__Problem__
Among the lines below, tally those that hold "none". Return the number and nothing more.

[Stored records]
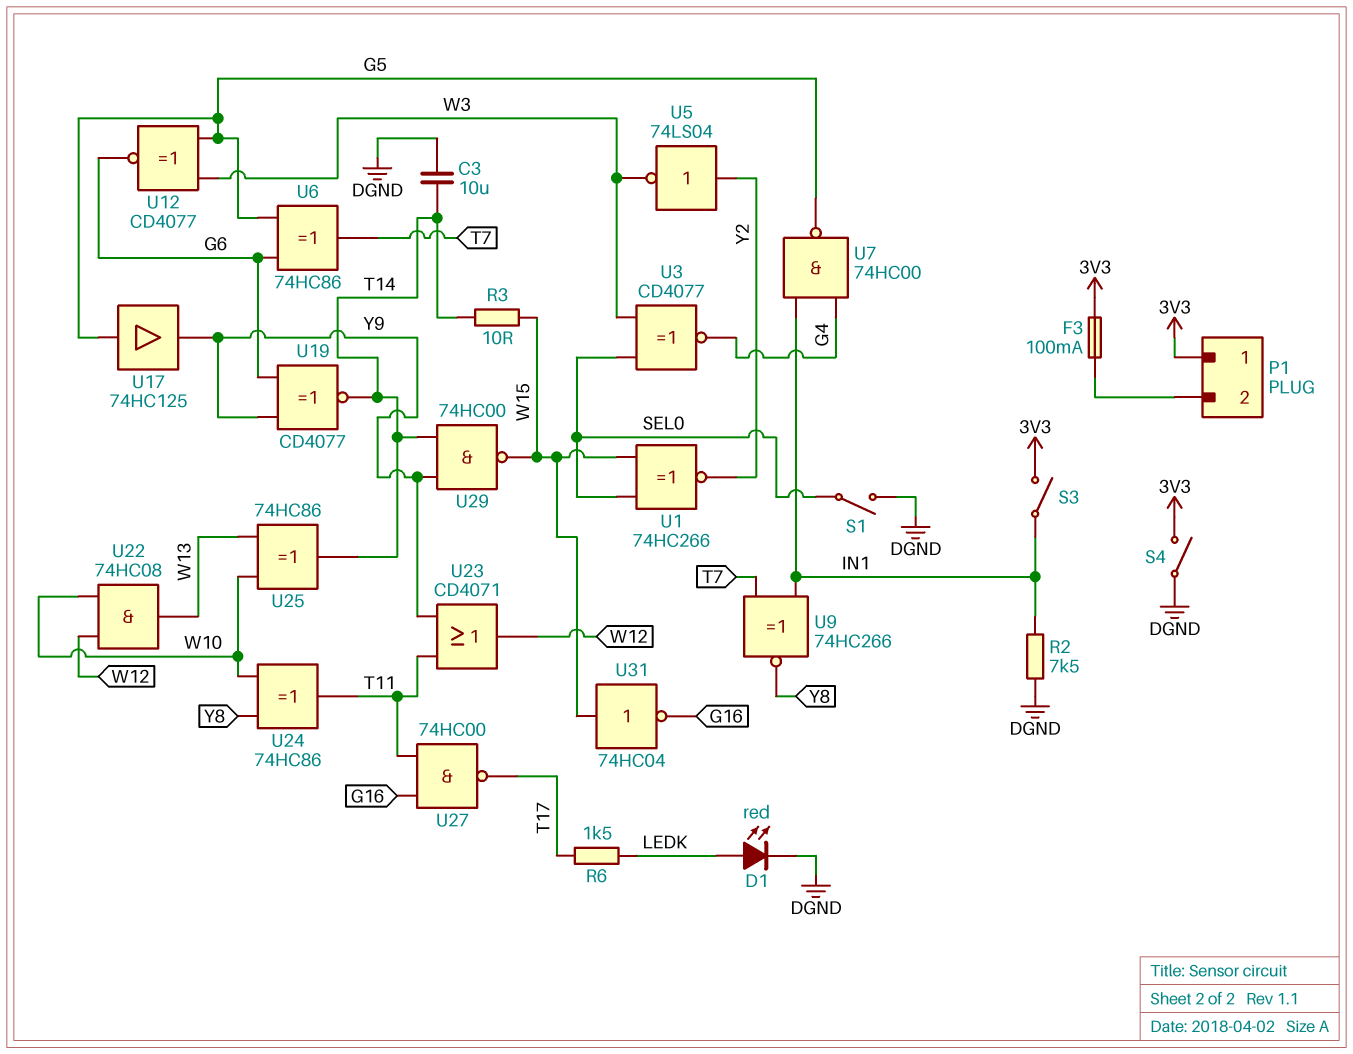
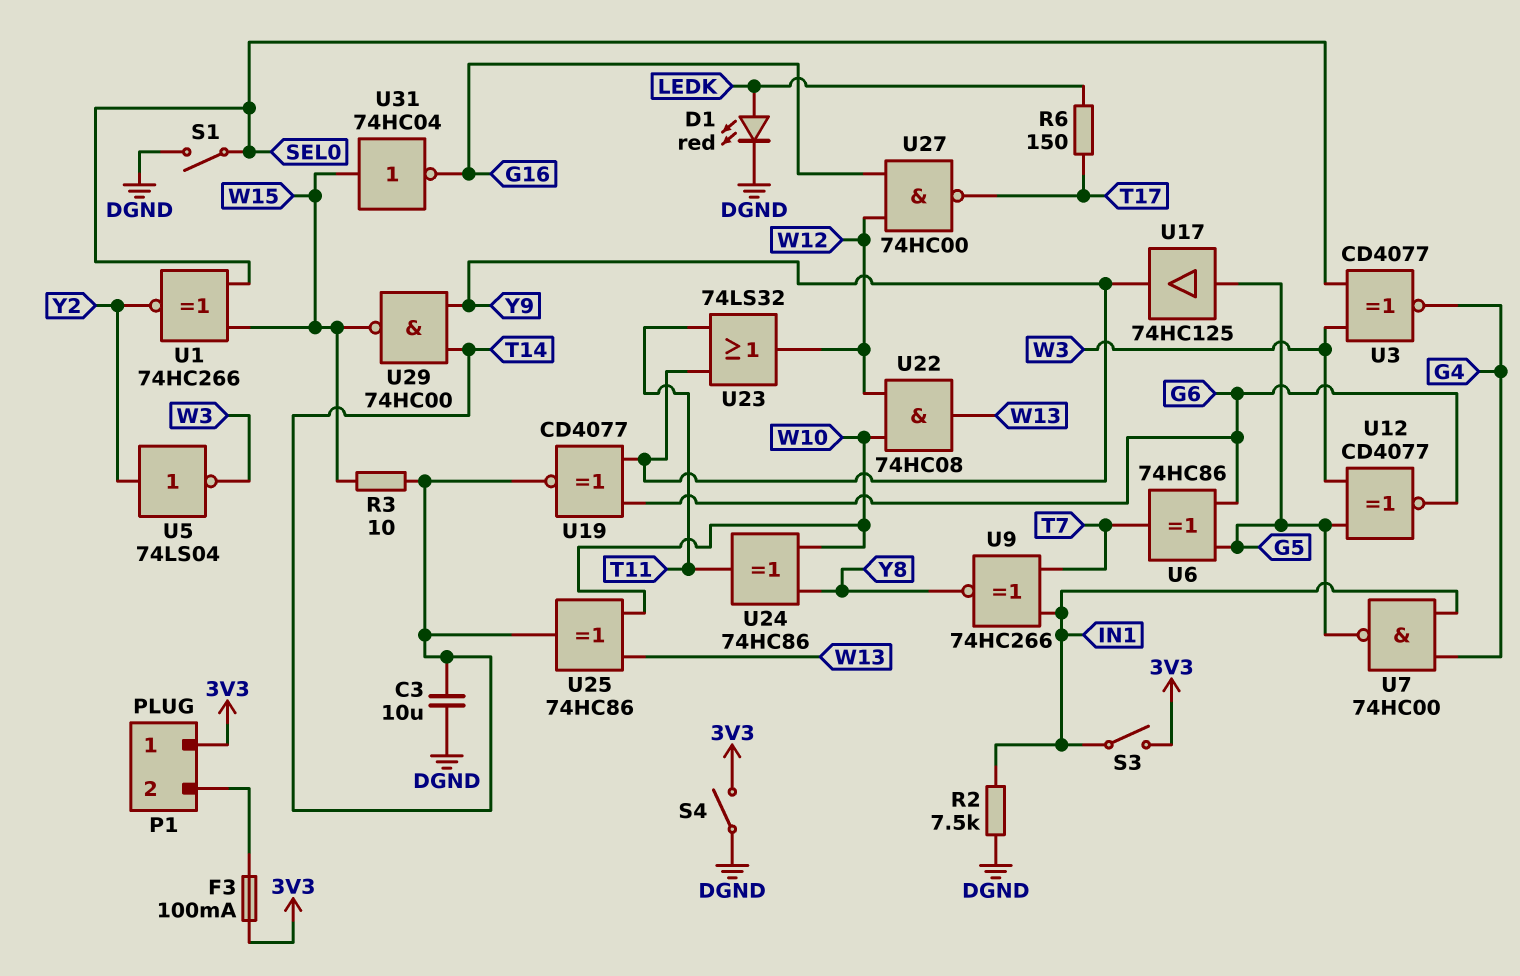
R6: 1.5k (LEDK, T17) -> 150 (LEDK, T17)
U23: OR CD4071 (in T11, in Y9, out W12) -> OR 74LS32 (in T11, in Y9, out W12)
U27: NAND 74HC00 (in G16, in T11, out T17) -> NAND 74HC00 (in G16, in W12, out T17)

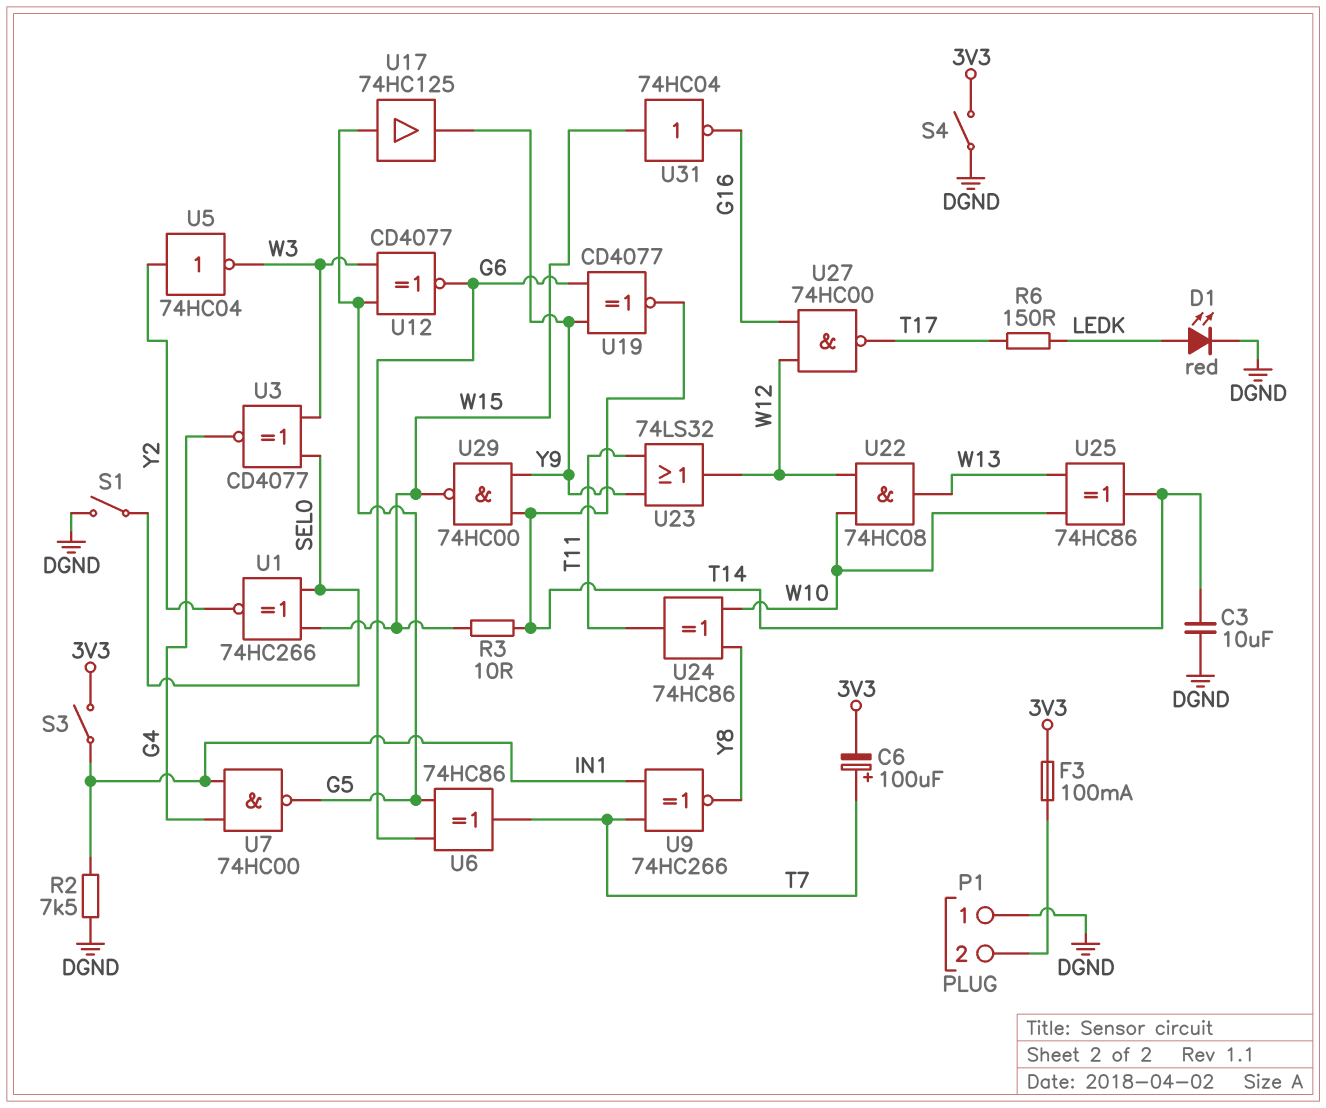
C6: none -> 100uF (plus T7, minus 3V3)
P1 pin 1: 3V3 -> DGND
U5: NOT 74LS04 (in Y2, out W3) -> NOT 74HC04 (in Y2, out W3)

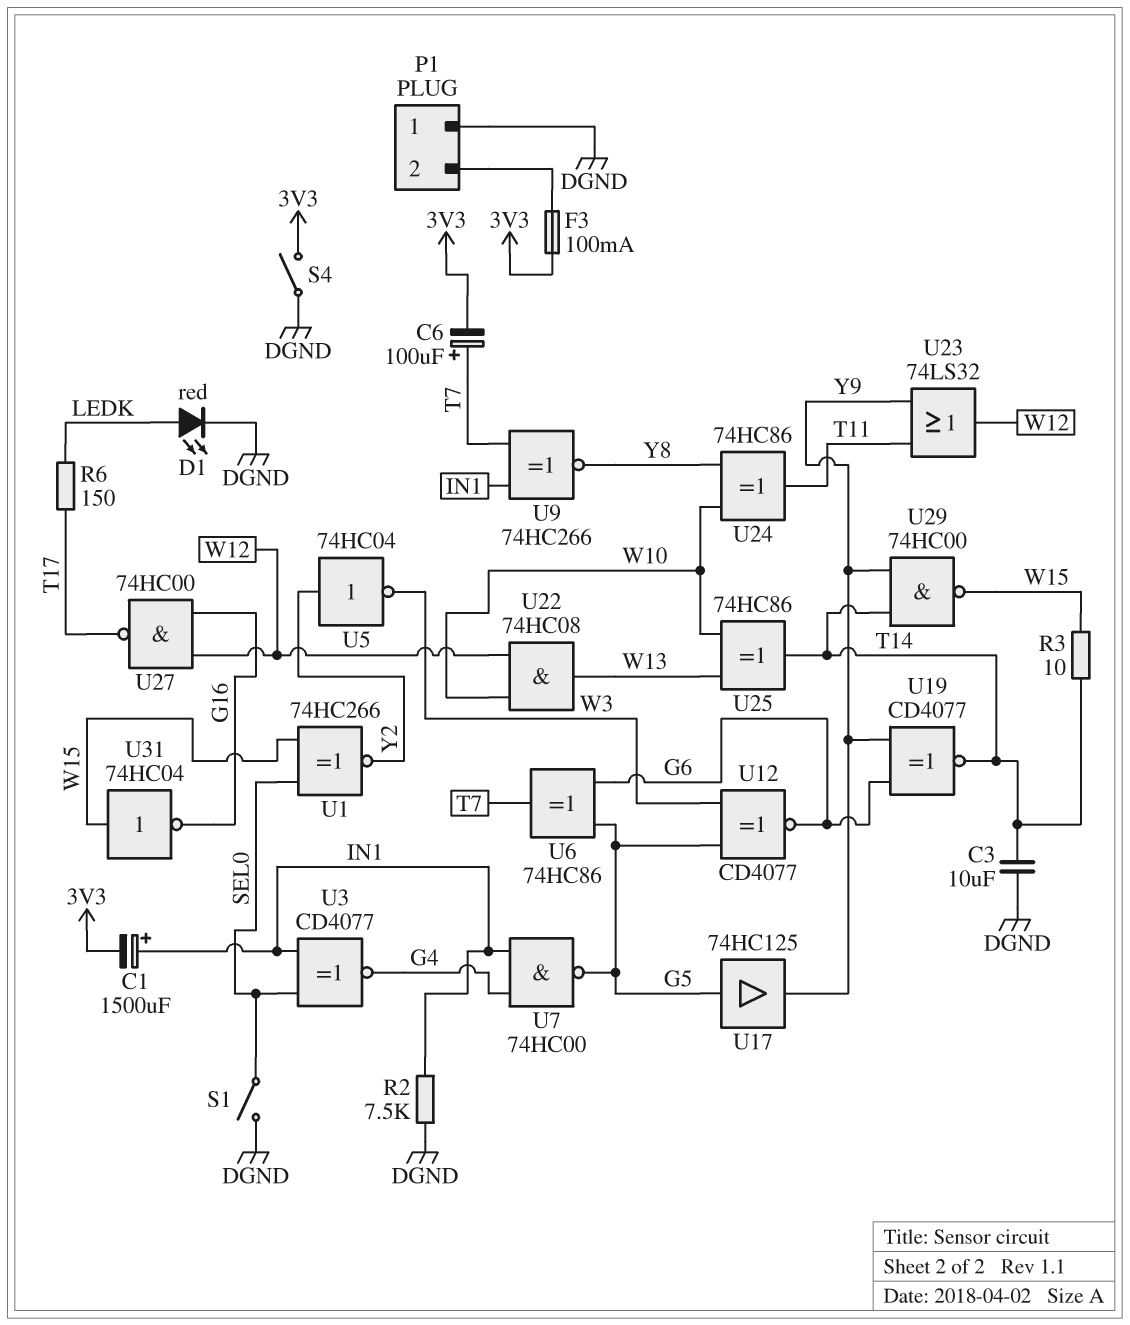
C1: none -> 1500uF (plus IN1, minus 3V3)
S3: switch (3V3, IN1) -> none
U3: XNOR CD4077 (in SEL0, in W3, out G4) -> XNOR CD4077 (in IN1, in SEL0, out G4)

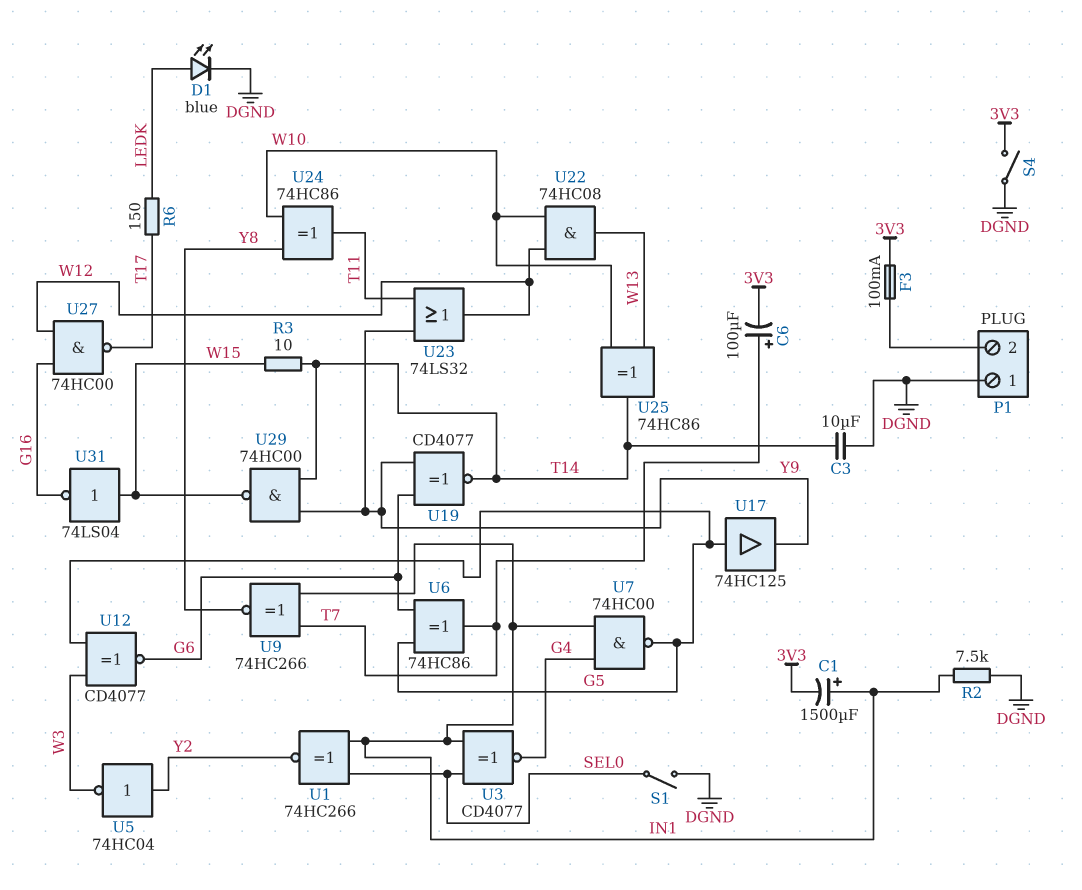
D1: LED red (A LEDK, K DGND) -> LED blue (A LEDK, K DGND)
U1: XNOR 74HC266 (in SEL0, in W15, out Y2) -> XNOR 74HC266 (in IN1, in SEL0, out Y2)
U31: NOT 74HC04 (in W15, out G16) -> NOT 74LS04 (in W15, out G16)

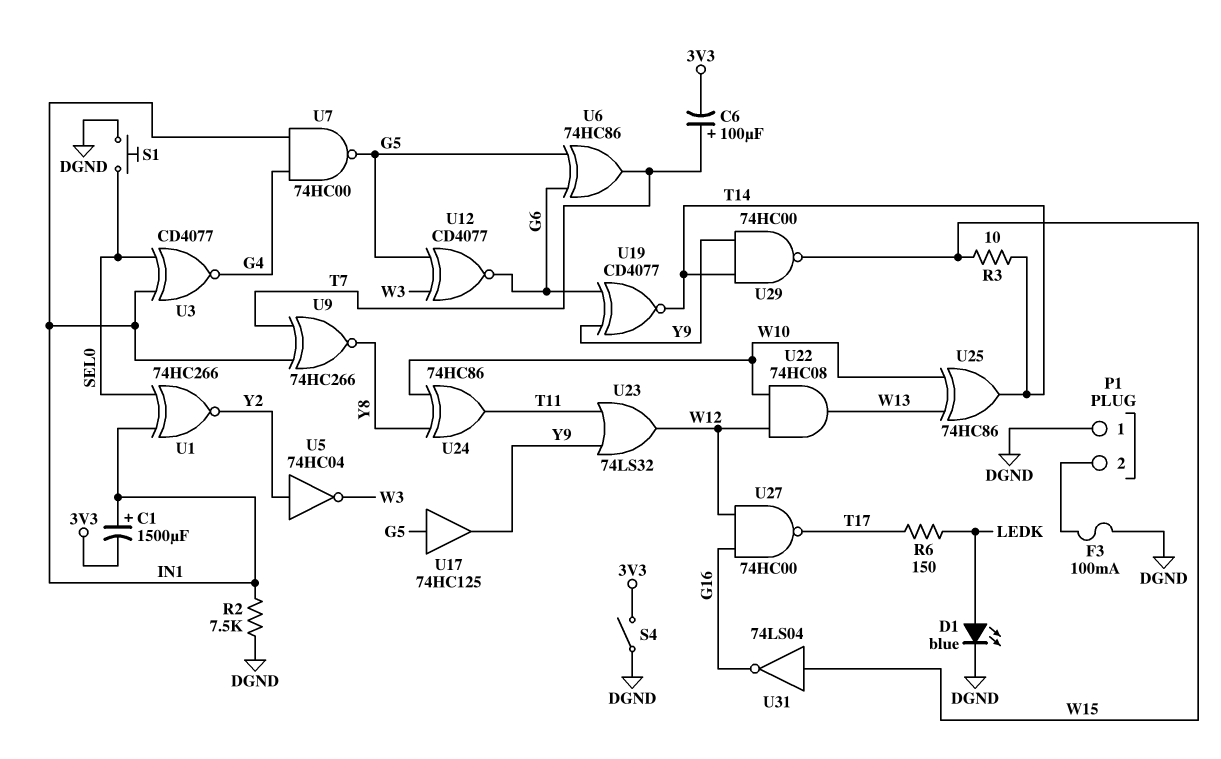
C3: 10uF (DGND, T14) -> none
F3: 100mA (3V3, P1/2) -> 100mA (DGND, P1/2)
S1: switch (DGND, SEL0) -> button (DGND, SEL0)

__Output__
4